Exercise requirements: Only the lines from the one containing "none -> orange brick B4 level 2" through the one containing "lime brick H5 level" should be printed, exactly as they appear below, with both ends included.

Dataset extract:
------------------------------------------------------------

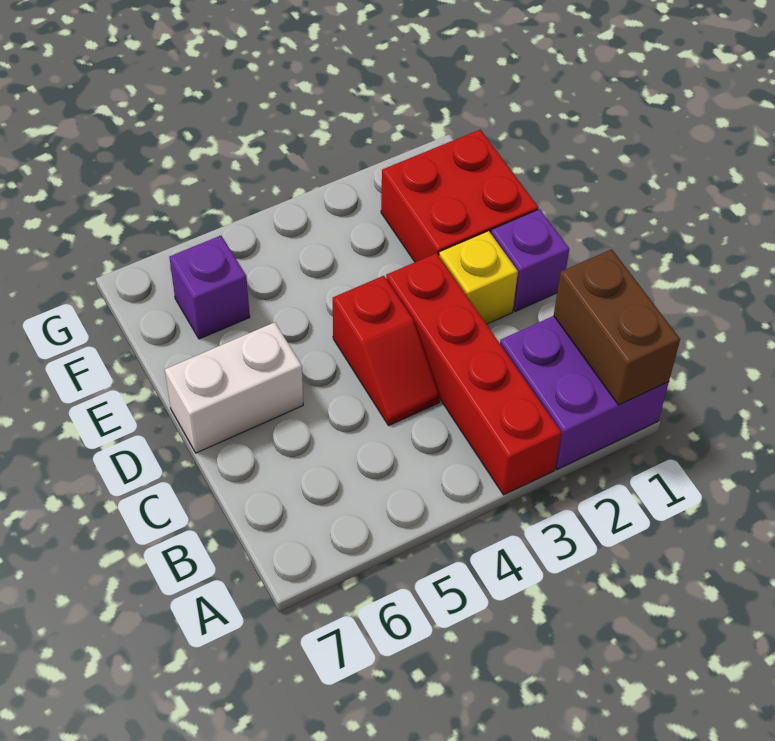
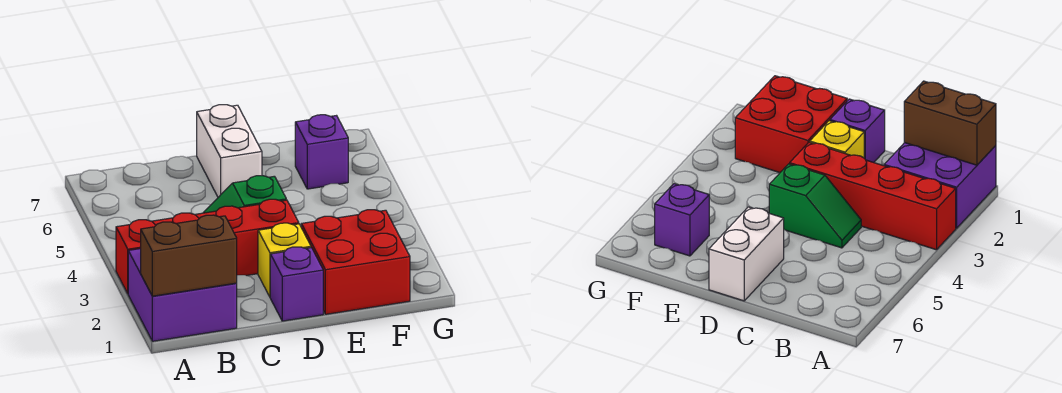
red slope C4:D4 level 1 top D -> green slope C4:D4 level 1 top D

------------------------------------------------------------

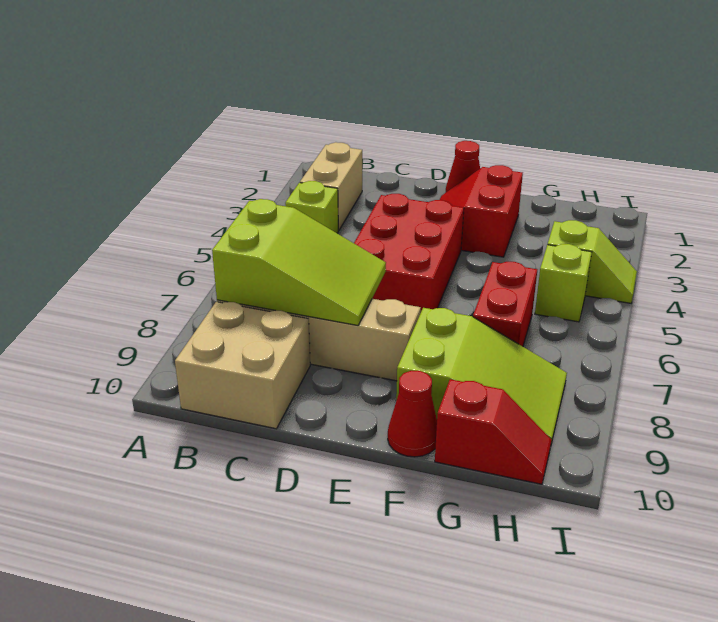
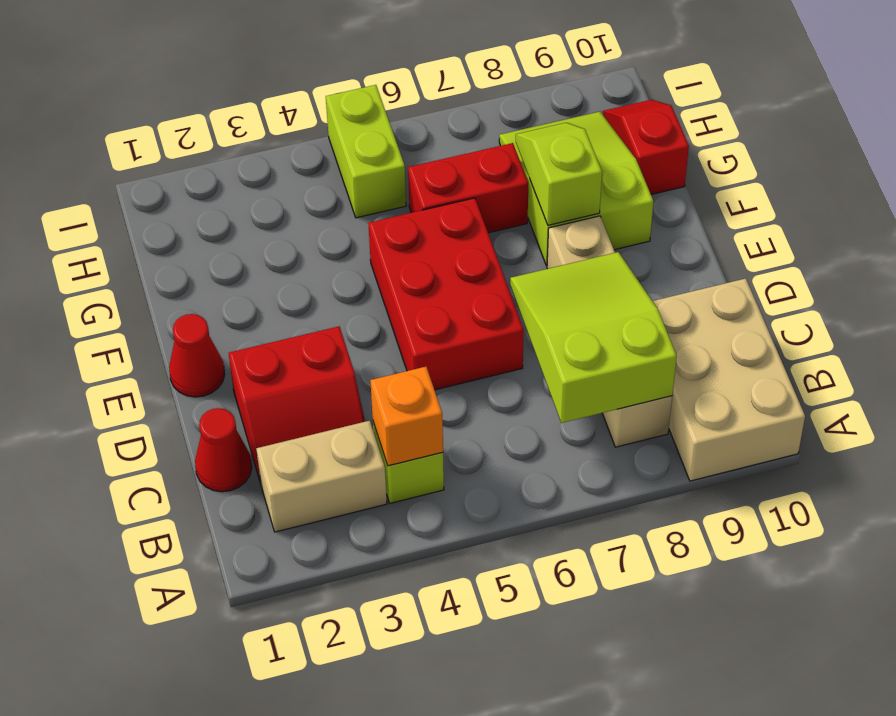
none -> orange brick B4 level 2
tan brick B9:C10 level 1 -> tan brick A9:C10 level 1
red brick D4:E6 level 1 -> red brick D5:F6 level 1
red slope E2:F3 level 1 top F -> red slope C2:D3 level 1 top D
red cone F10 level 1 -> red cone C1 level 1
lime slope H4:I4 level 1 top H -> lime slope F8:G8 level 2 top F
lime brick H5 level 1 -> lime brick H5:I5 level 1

------------------------------------------------------------

Response area:
none -> orange brick B4 level 2
tan brick B9:C10 level 1 -> tan brick A9:C10 level 1
red brick D4:E6 level 1 -> red brick D5:F6 level 1
red slope E2:F3 level 1 top F -> red slope C2:D3 level 1 top D
red cone F10 level 1 -> red cone C1 level 1
lime slope H4:I4 level 1 top H -> lime slope F8:G8 level 2 top F
lime brick H5 level 1 -> lime brick H5:I5 level 1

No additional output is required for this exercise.